What the exercise asks:
Where does the word "glasses" show up in the records? Copy every line that holds it.

Stored entries

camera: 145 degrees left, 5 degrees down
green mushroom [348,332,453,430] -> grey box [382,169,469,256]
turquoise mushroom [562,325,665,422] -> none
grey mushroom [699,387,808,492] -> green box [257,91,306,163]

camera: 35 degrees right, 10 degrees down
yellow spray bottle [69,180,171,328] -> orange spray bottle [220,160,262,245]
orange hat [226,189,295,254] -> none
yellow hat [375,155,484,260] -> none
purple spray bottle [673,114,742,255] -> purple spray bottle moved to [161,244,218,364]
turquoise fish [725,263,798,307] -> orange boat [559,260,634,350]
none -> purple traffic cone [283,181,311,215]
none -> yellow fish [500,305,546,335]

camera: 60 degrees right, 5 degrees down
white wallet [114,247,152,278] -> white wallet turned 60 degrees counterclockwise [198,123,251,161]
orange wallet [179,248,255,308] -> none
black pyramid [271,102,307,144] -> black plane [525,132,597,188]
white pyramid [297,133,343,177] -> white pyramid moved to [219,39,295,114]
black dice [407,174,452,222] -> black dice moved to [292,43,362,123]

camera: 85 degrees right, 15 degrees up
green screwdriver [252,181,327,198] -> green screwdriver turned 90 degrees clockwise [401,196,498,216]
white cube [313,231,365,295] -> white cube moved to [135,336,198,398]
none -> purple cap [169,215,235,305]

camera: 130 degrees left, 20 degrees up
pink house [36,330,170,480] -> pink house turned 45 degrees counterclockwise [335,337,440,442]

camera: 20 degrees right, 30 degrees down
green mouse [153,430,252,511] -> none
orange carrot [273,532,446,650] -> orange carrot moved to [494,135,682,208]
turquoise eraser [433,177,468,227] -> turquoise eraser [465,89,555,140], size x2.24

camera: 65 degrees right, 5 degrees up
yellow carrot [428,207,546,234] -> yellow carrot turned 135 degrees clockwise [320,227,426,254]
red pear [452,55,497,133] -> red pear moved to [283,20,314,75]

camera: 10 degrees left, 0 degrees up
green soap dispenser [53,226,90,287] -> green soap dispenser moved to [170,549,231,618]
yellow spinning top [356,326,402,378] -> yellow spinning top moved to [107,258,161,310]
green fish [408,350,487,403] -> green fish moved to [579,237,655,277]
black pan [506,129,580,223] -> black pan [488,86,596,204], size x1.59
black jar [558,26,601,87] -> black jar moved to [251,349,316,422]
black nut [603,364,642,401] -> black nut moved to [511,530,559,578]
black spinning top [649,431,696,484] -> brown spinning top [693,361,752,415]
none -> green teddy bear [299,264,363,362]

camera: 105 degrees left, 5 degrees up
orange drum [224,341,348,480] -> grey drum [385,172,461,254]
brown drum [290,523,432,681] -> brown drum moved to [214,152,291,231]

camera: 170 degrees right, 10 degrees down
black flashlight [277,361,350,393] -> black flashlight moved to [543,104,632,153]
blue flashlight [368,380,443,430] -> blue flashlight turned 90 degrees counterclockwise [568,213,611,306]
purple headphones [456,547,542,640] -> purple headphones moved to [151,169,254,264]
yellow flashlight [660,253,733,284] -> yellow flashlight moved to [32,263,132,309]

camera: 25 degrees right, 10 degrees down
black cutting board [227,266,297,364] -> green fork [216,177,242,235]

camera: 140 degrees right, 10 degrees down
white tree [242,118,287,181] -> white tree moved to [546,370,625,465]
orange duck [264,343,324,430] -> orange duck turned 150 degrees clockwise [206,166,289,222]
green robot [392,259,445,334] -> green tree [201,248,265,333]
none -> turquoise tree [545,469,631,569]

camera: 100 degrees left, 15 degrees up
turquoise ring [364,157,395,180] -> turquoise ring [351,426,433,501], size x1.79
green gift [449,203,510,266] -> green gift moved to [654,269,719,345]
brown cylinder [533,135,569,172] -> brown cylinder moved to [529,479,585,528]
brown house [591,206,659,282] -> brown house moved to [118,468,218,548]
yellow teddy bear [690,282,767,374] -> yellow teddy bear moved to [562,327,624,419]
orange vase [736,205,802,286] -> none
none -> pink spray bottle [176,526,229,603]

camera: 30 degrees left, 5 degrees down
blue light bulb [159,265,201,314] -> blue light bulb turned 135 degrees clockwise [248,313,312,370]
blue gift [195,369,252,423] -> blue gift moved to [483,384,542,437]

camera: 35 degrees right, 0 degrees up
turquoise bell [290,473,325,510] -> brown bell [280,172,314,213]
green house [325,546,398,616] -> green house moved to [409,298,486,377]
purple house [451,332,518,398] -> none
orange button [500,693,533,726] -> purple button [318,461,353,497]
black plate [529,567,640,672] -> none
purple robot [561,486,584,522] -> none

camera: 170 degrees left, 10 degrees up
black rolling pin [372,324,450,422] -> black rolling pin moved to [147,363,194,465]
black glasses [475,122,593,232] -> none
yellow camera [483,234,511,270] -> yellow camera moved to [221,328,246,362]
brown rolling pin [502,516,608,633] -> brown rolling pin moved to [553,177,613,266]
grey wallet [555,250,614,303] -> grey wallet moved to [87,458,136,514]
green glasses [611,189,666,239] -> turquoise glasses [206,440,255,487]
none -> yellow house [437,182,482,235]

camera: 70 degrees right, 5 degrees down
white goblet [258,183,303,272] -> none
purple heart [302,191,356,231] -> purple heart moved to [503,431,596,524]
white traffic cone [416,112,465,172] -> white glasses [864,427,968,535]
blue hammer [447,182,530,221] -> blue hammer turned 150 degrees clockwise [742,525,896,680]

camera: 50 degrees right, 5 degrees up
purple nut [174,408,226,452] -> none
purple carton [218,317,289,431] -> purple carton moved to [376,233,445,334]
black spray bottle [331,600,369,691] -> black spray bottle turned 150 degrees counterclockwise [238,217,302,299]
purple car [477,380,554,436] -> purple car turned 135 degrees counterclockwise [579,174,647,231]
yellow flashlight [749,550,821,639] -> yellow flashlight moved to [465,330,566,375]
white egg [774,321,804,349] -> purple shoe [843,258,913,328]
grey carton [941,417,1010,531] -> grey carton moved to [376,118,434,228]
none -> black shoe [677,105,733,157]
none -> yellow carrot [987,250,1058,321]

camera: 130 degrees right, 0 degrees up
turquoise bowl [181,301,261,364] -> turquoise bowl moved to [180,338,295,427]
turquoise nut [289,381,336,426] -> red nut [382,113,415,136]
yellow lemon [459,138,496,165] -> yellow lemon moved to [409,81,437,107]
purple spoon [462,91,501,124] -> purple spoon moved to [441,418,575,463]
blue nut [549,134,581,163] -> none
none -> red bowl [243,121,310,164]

Response box:
black glasses [475,122,593,232] -> none
green glasses [611,189,666,239] -> turquoise glasses [206,440,255,487]
white traffic cone [416,112,465,172] -> white glasses [864,427,968,535]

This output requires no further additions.